Task directions: What's needed is a word-for-word retyping of the entries below, pictures omitted.

[Dataset records]

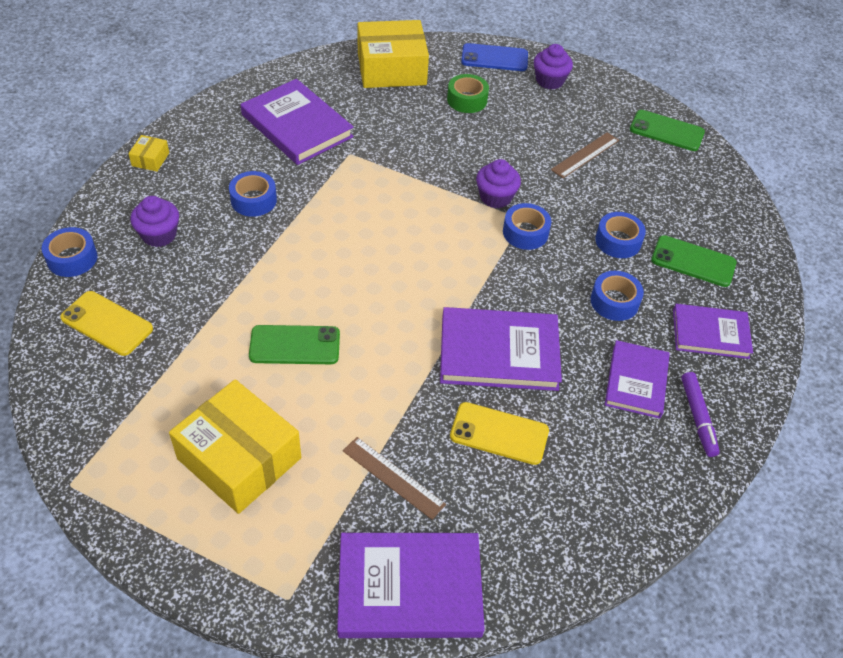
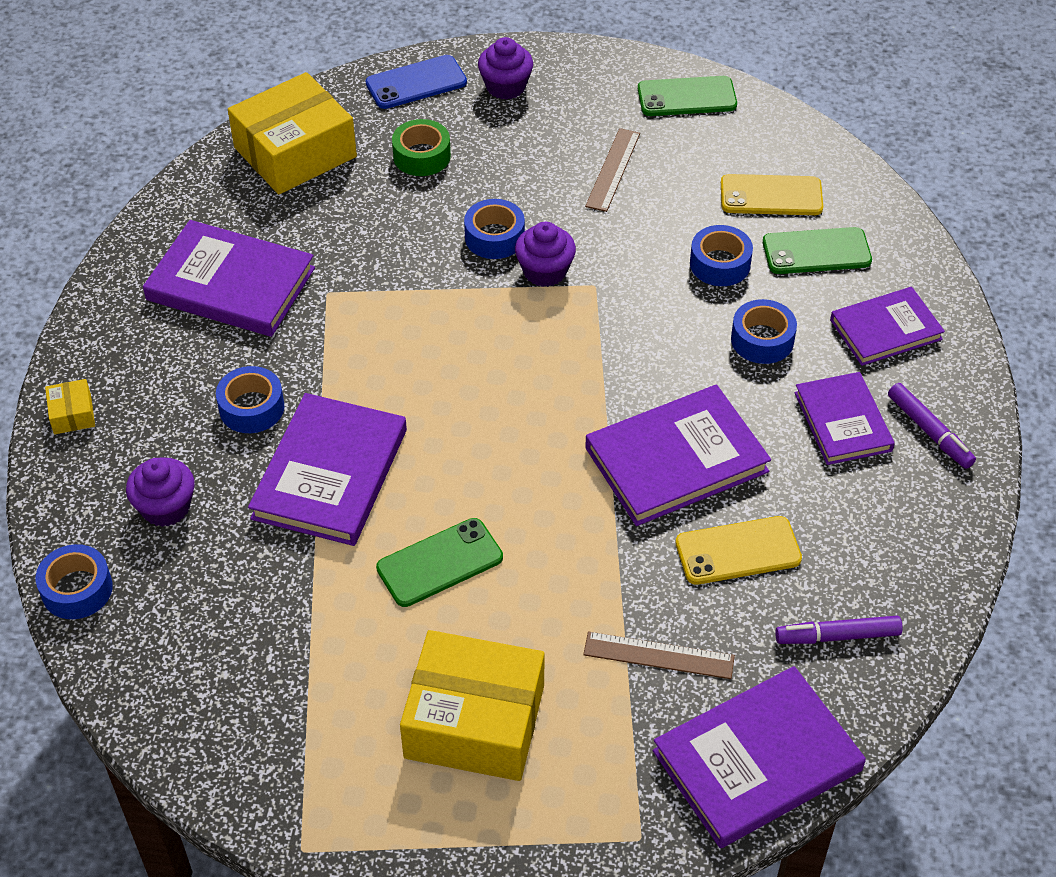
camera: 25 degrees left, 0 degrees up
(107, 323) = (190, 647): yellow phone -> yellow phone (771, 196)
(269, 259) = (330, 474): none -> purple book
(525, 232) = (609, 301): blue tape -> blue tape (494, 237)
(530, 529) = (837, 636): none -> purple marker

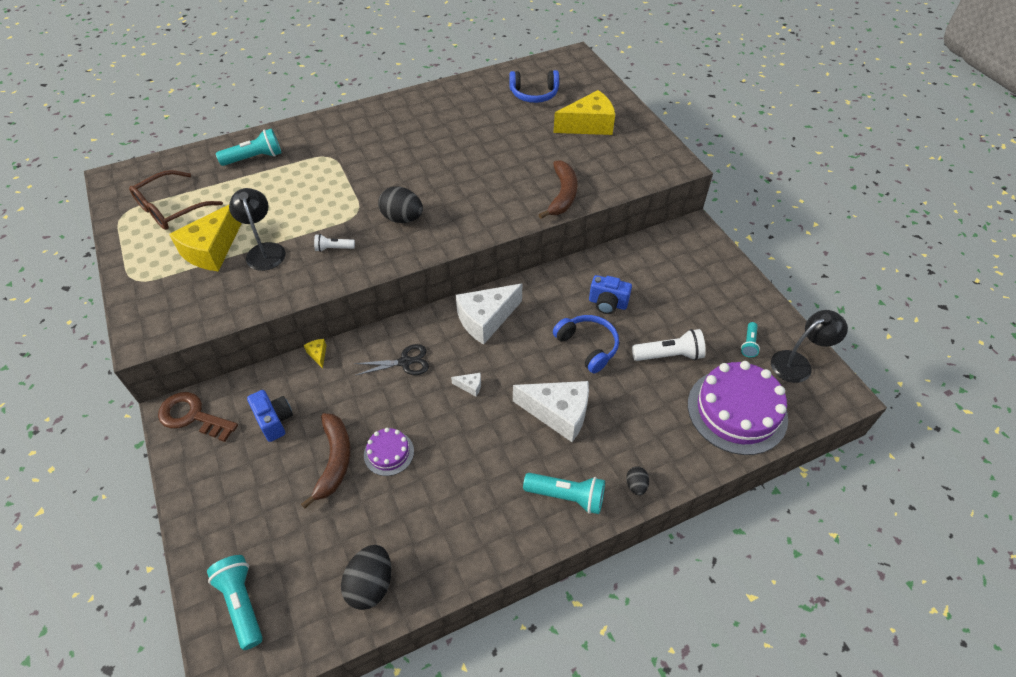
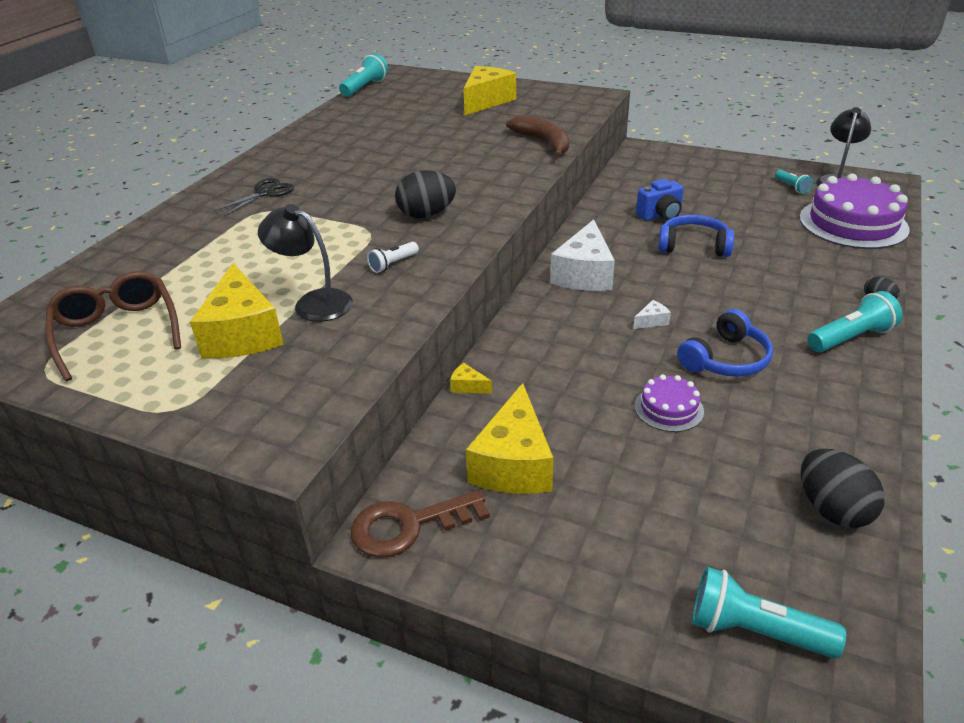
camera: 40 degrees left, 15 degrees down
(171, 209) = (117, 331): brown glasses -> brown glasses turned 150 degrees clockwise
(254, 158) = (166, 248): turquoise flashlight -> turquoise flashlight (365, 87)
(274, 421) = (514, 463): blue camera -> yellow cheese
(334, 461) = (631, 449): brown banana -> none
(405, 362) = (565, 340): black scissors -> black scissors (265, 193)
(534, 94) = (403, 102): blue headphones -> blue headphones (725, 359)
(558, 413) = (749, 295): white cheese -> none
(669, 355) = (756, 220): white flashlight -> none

Task result:
camera: 25 degrees left, 0 degrees up
(107, 323) = (190, 647): yellow phone -> yellow phone (771, 196)
(269, 259) = (330, 474): none -> purple book
(525, 232) = (609, 301): blue tape -> blue tape (494, 237)
(530, 529) = (837, 636): none -> purple marker

camera: 40 degrees left, 15 degrees down
(171, 209) = (117, 331): brown glasses -> brown glasses turned 150 degrees clockwise
(254, 158) = (166, 248): turquoise flashlight -> turquoise flashlight (365, 87)
(274, 421) = (514, 463): blue camera -> yellow cheese
(334, 461) = (631, 449): brown banana -> none
(405, 362) = (565, 340): black scissors -> black scissors (265, 193)
(534, 94) = (403, 102): blue headphones -> blue headphones (725, 359)
(558, 413) = (749, 295): white cheese -> none
(669, 355) = (756, 220): white flashlight -> none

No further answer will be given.